Leave out the pictures and print precisely the lines from the line with "D3: schottky 1N5819" to the final line of the entries, both ends included.
(Data to examine Opens)
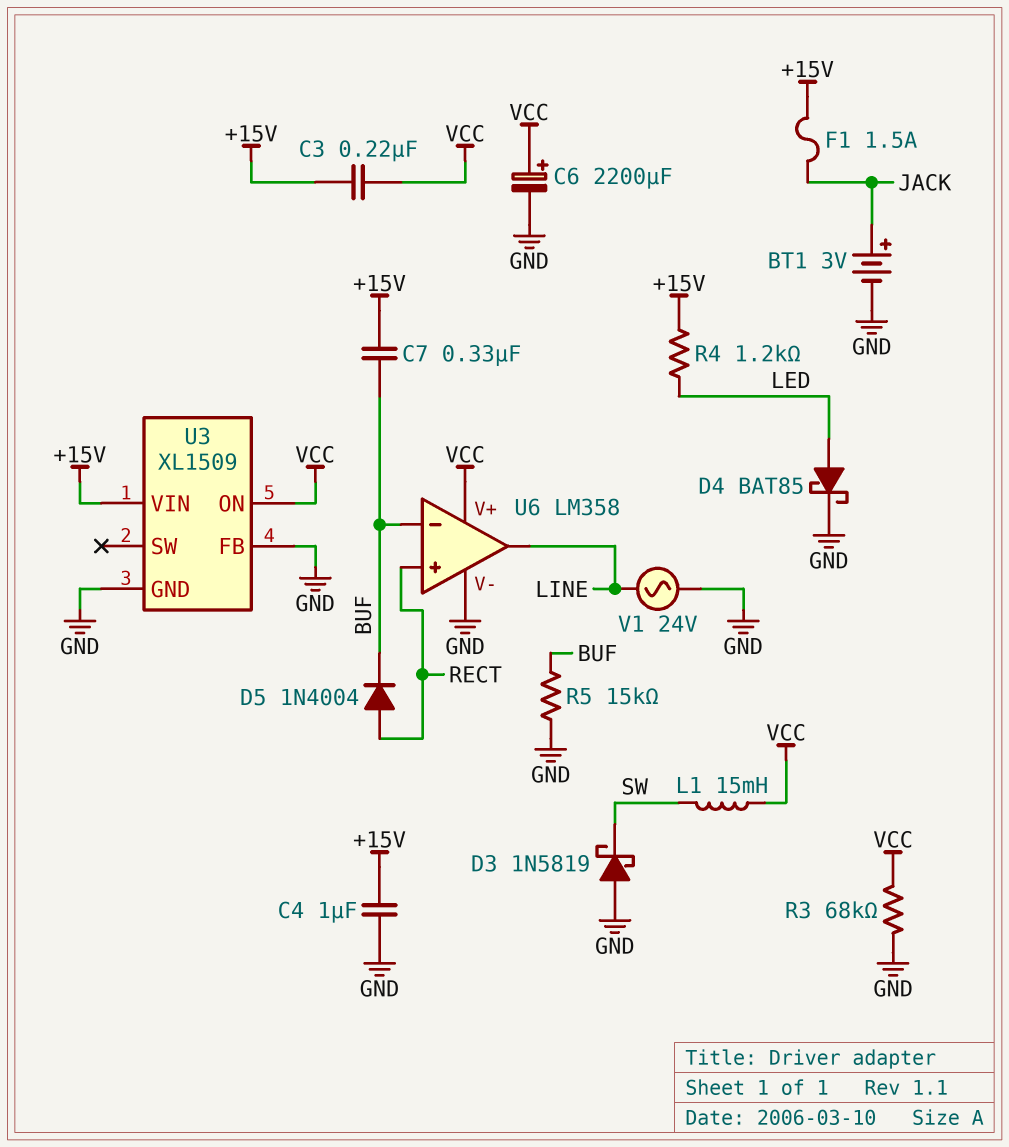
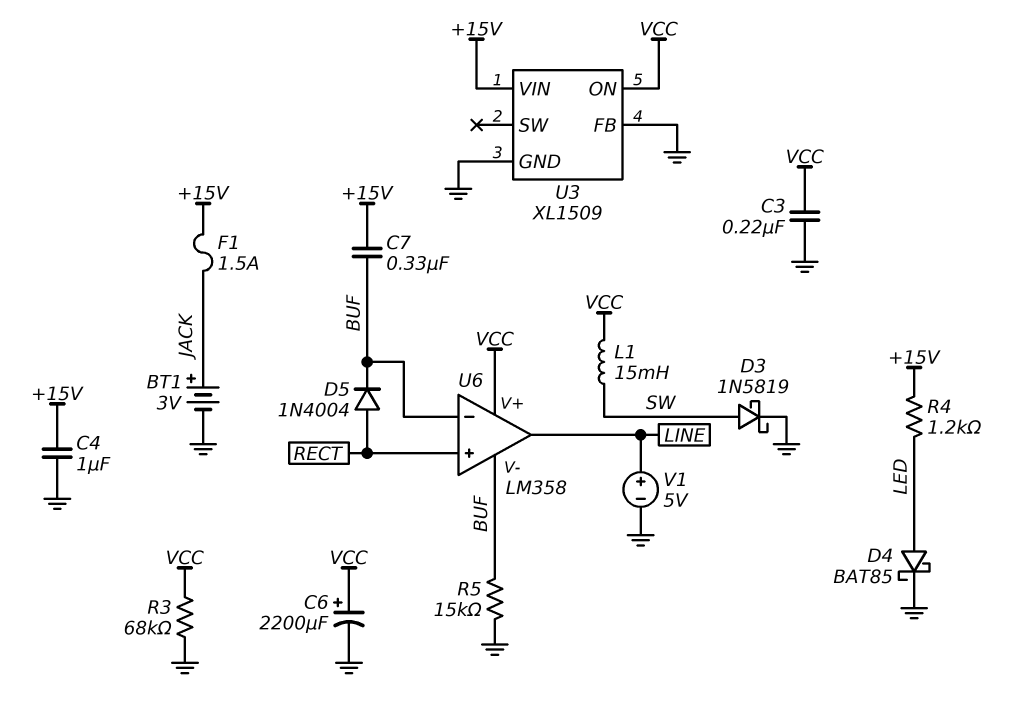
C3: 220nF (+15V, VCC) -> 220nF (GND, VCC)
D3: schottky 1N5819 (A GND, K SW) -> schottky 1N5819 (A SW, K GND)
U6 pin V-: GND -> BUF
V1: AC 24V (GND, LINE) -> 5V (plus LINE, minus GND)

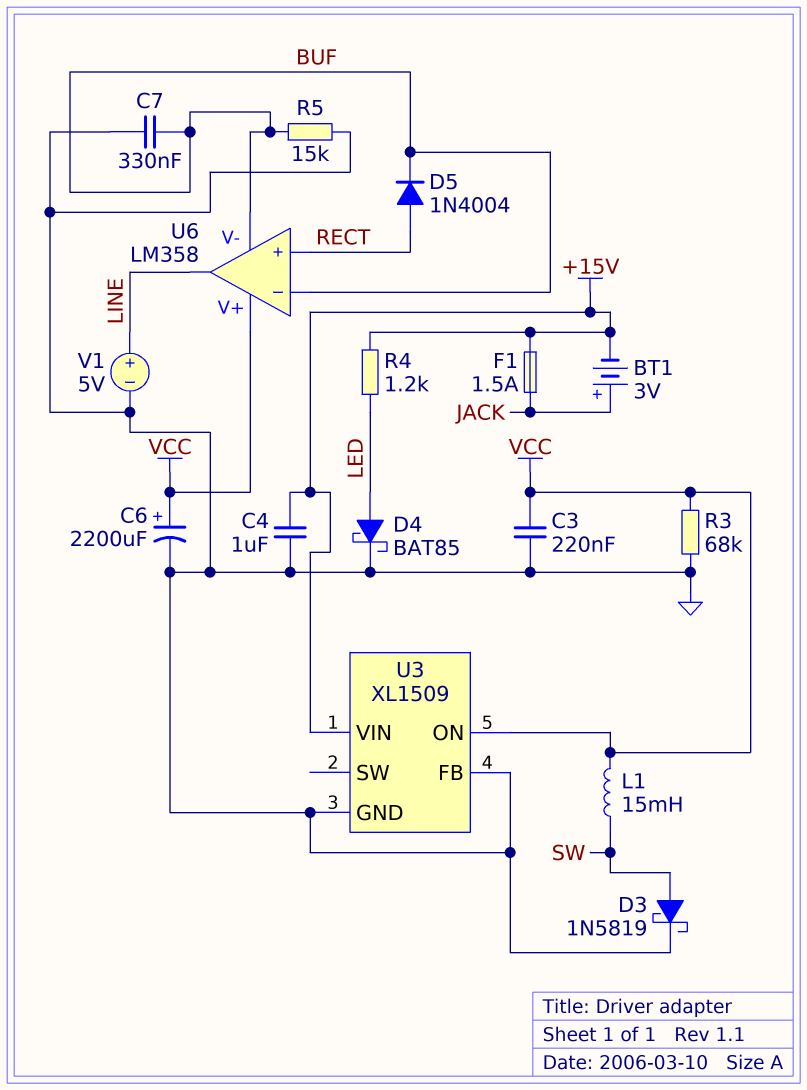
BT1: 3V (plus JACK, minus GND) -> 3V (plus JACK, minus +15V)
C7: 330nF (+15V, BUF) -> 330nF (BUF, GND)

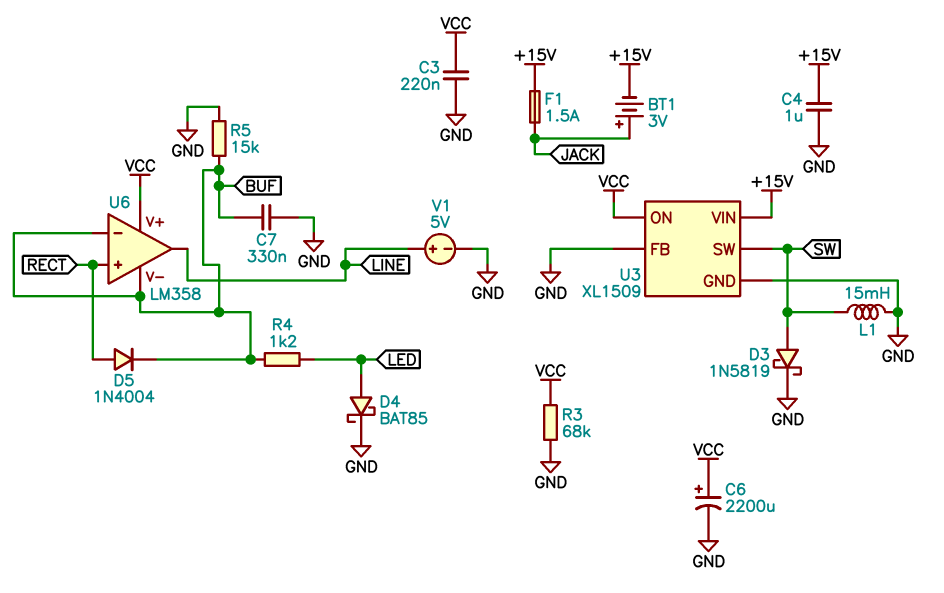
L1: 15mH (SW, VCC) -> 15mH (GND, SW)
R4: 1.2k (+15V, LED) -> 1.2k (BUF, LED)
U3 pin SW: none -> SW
(Data to examine Closes)
[Result of this exercise]:
D3: schottky 1N5819 (A GND, K SW) -> schottky 1N5819 (A SW, K GND)
U6 pin V-: GND -> BUF
V1: AC 24V (GND, LINE) -> 5V (plus LINE, minus GND)

BT1: 3V (plus JACK, minus GND) -> 3V (plus JACK, minus +15V)
C7: 330nF (+15V, BUF) -> 330nF (BUF, GND)

L1: 15mH (SW, VCC) -> 15mH (GND, SW)
R4: 1.2k (+15V, LED) -> 1.2k (BUF, LED)
U3 pin SW: none -> SW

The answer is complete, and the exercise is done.